WORK TASK:
Answer with the number of lines in the listing below that contain the word "blue", and nothing else.

DATA:
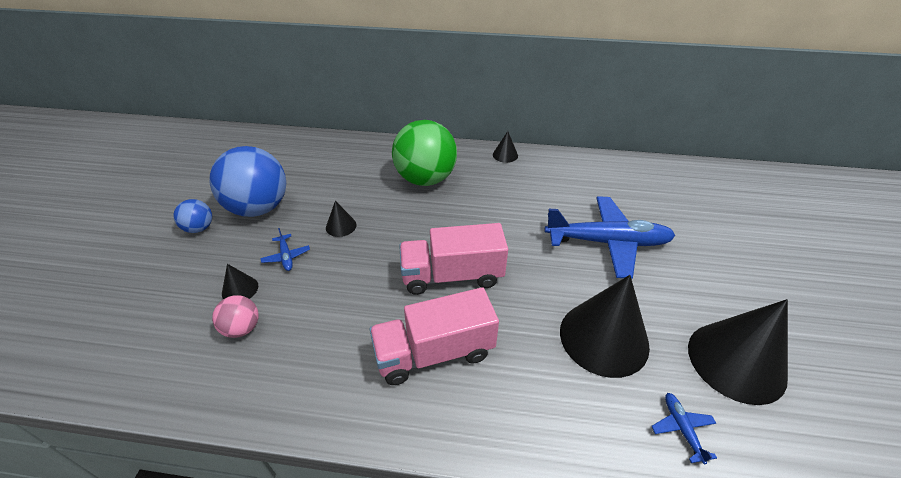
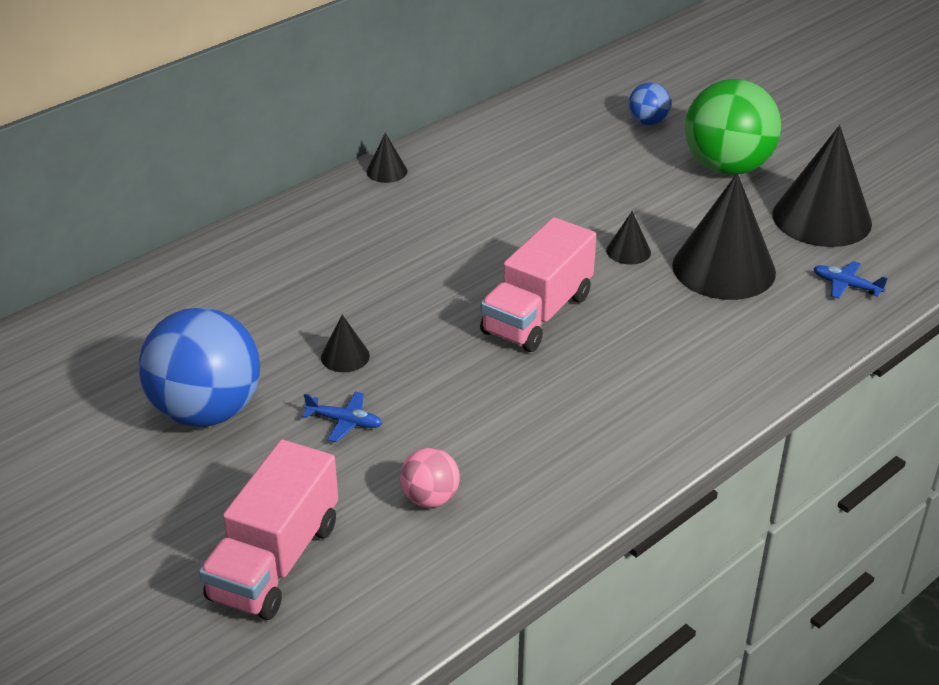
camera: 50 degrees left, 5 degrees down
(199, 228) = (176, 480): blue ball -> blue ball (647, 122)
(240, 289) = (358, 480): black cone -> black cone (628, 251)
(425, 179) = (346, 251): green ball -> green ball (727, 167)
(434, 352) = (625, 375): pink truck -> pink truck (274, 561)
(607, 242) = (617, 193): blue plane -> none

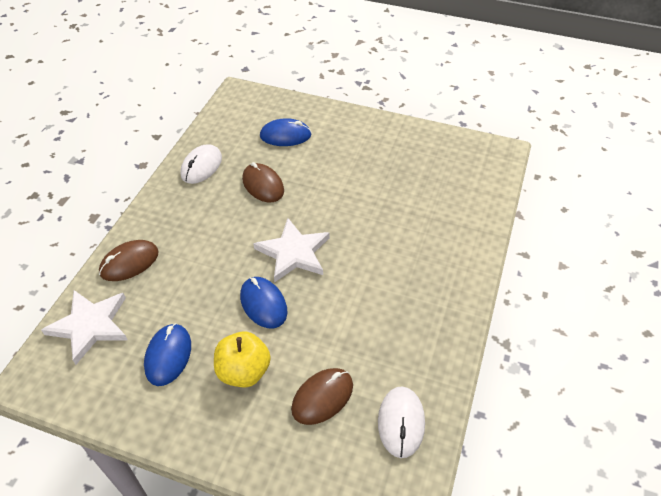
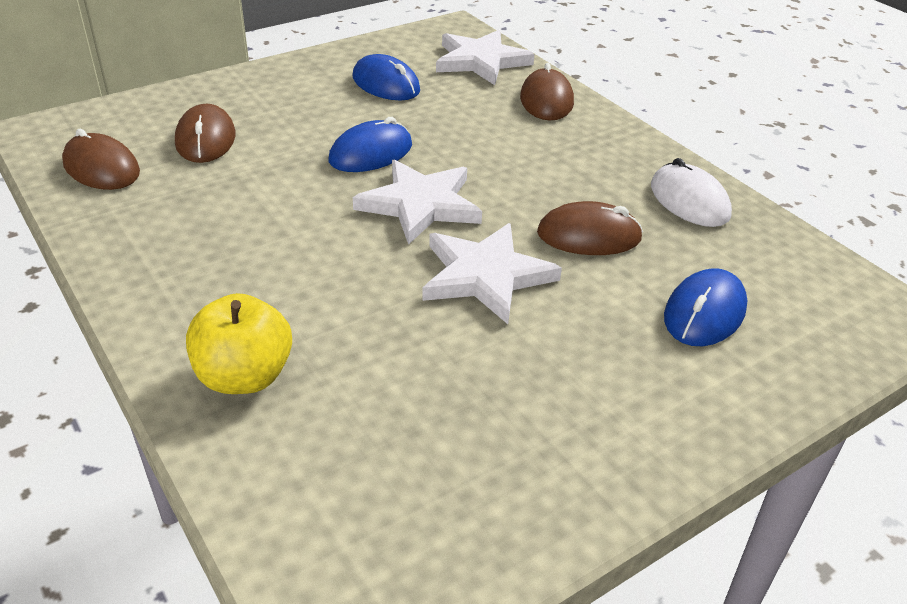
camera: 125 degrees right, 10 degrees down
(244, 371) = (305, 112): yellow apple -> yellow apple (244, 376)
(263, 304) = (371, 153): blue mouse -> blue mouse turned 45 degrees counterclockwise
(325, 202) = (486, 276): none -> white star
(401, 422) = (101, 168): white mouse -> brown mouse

WRITTEN SOLUTION:
3